▶ _REQUIREMENT_
Search the records for the string "black", then copy each line where it appears.

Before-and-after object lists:

»»

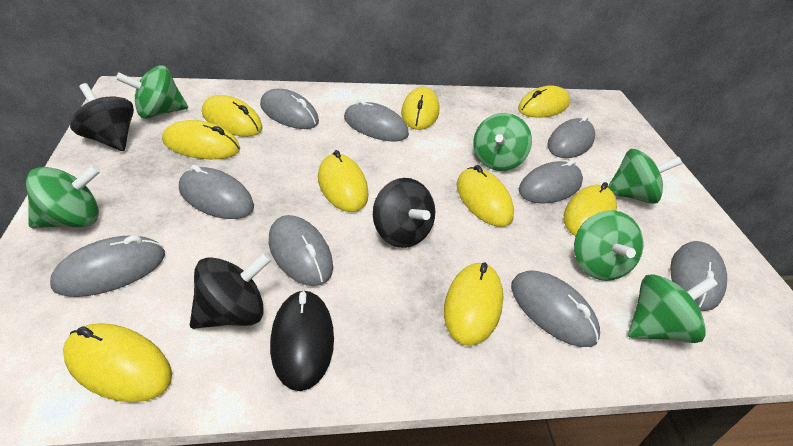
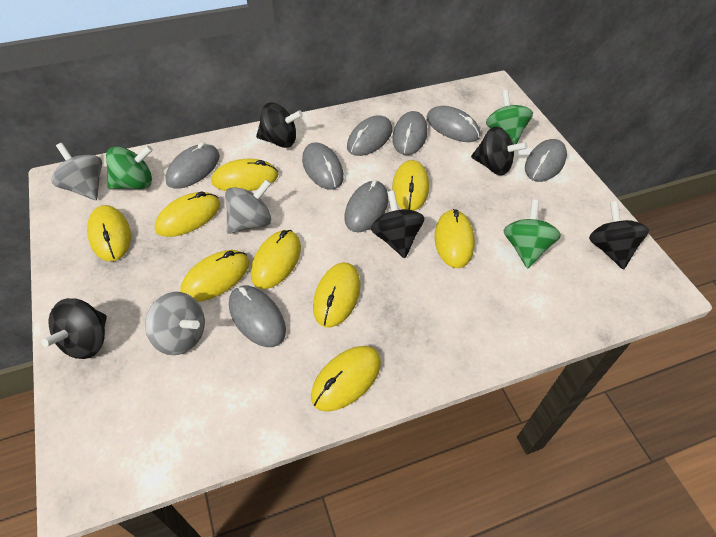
black mouse: 1 -> 0
black spinning top: 3 -> 5
green spinning top: 6 -> 3
grey mouse: 9 -> 8
grey spinning top: 0 -> 3

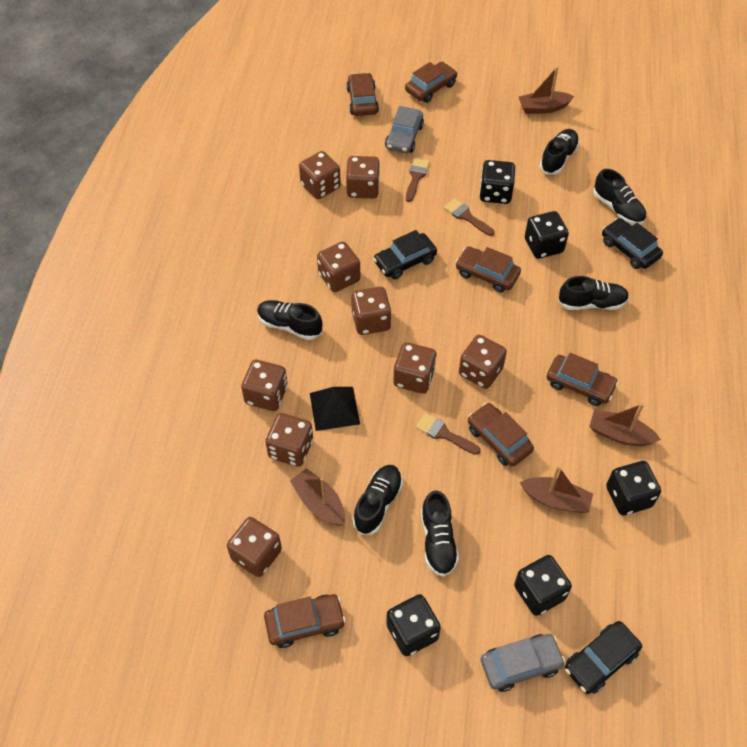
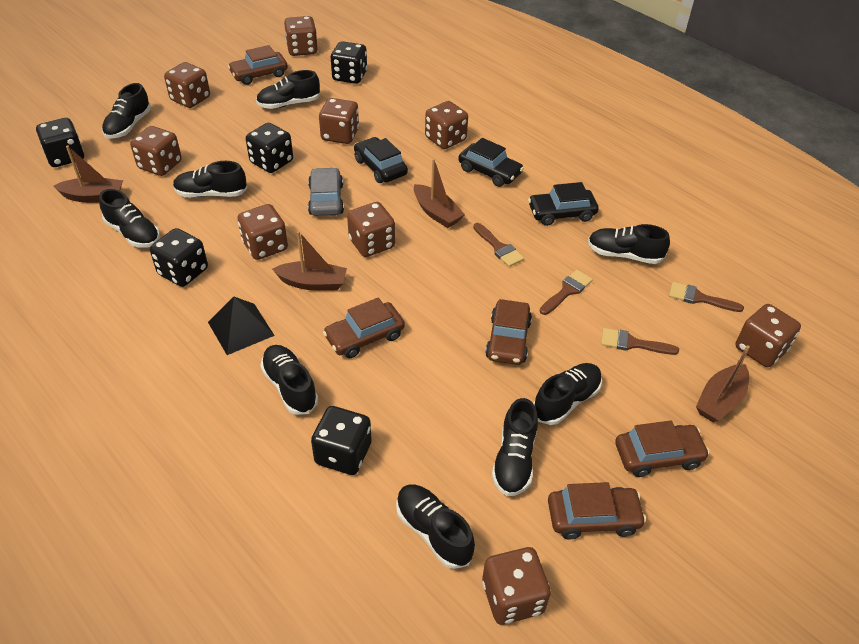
black shoe: 6 -> 9
brown brush: 3 -> 4
brown car: 6 -> 5
grey car: 2 -> 1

««

▶ _SOLUTION BELOW_
black mouse: 1 -> 0
black spinning top: 3 -> 5
black shoe: 6 -> 9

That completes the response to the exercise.